Data to process:
>>>

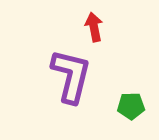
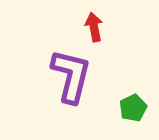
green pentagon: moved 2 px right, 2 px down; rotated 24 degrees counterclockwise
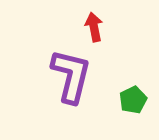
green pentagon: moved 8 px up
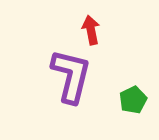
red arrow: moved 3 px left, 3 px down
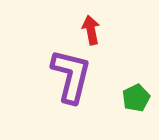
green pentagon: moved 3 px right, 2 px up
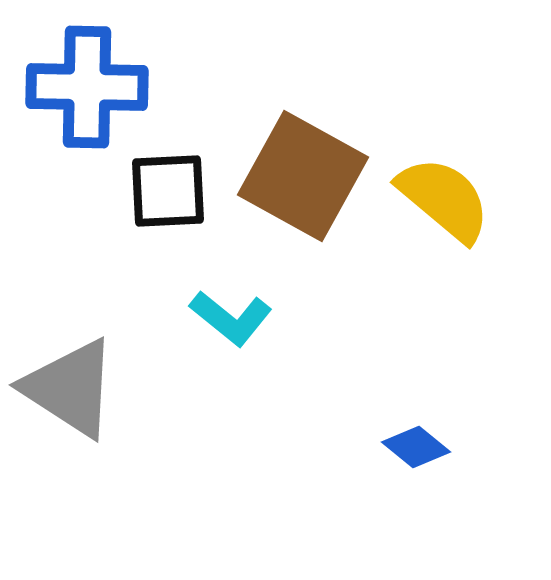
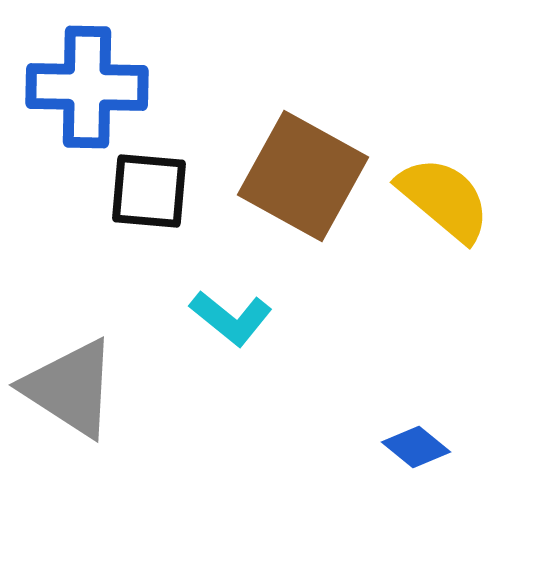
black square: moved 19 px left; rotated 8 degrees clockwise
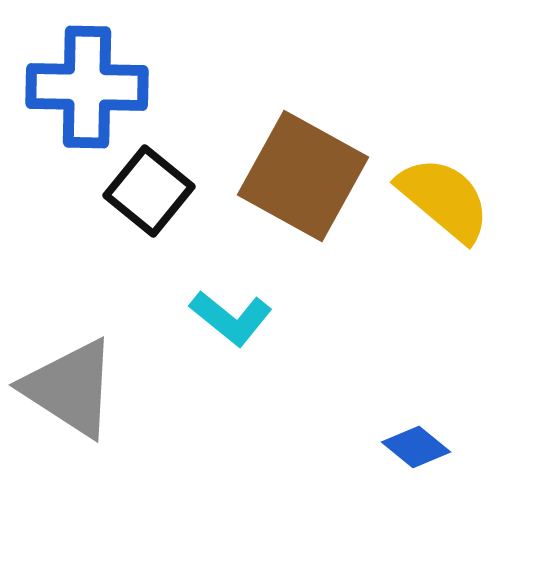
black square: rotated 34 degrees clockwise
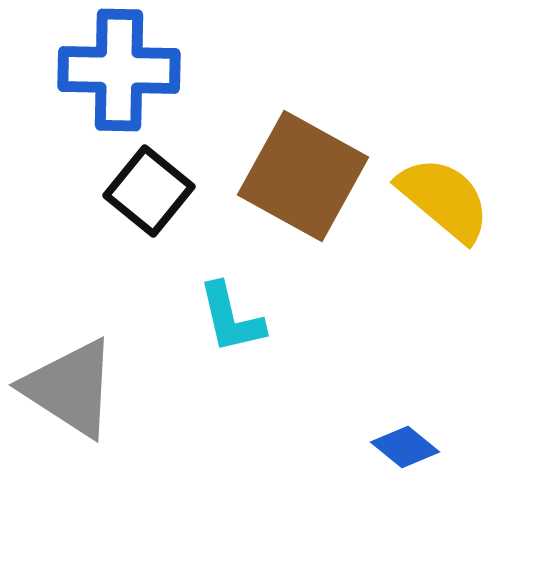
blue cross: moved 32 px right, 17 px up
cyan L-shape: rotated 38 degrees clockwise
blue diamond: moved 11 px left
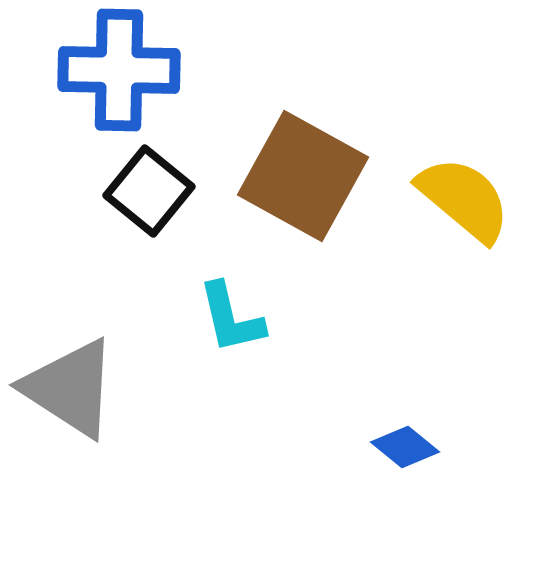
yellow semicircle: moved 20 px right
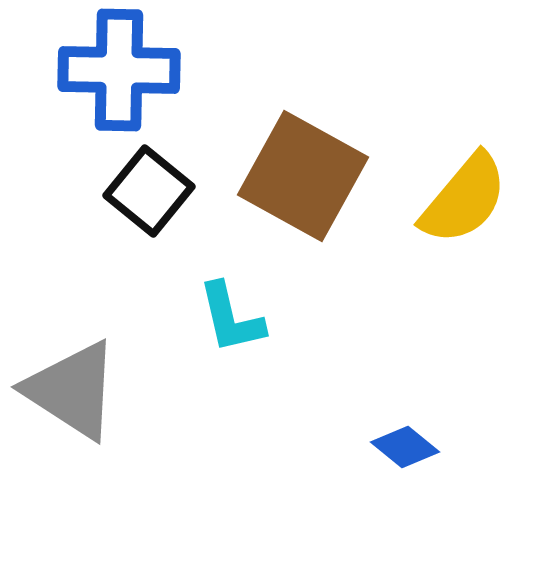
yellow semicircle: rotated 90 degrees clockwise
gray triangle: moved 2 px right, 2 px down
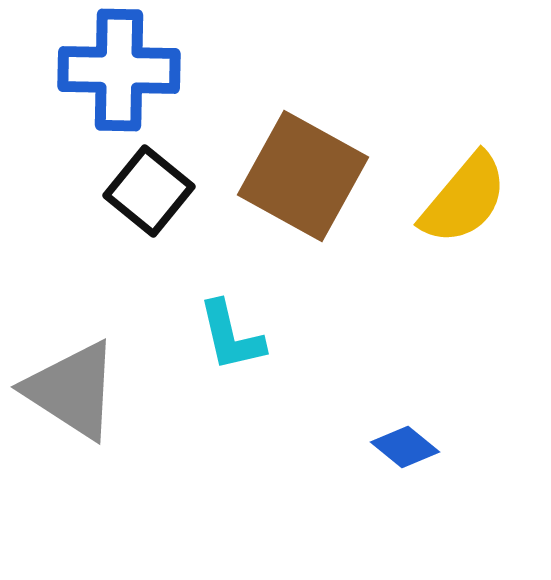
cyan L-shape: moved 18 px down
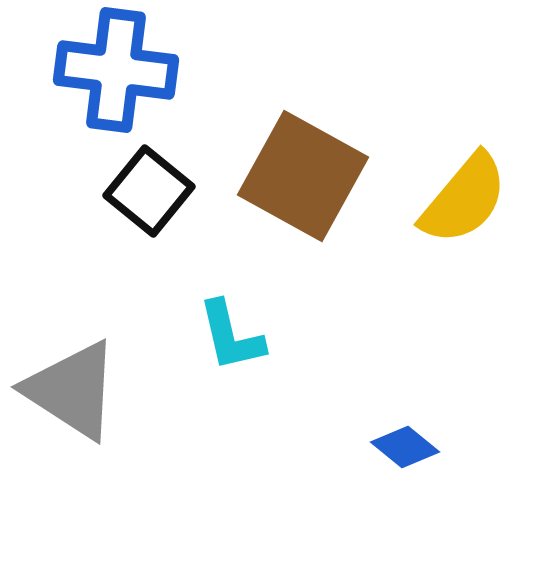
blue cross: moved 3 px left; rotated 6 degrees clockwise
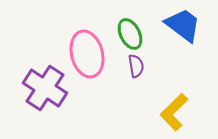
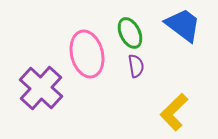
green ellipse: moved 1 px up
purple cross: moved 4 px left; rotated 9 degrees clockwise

<<<

Aim: Can you write out the lines of these items again, swapping "green pentagon" for "orange star" everywhere and changing nothing else? Omit the picture lines.

Solution to this task:
orange star: moved 2 px right, 2 px down; rotated 24 degrees counterclockwise
orange star: moved 8 px up
red arrow: moved 3 px left, 3 px down
orange star: moved 3 px right, 2 px up
black square: moved 19 px left; rotated 8 degrees clockwise
black square: rotated 34 degrees clockwise
blue cross: moved 32 px right, 17 px up
cyan L-shape: rotated 38 degrees clockwise
blue diamond: moved 11 px left
yellow semicircle: moved 20 px right
yellow semicircle: rotated 90 degrees clockwise
gray triangle: moved 2 px right, 2 px down
cyan L-shape: moved 18 px down
blue cross: moved 3 px left; rotated 6 degrees clockwise
green ellipse: moved 1 px up
purple cross: moved 4 px left; rotated 9 degrees clockwise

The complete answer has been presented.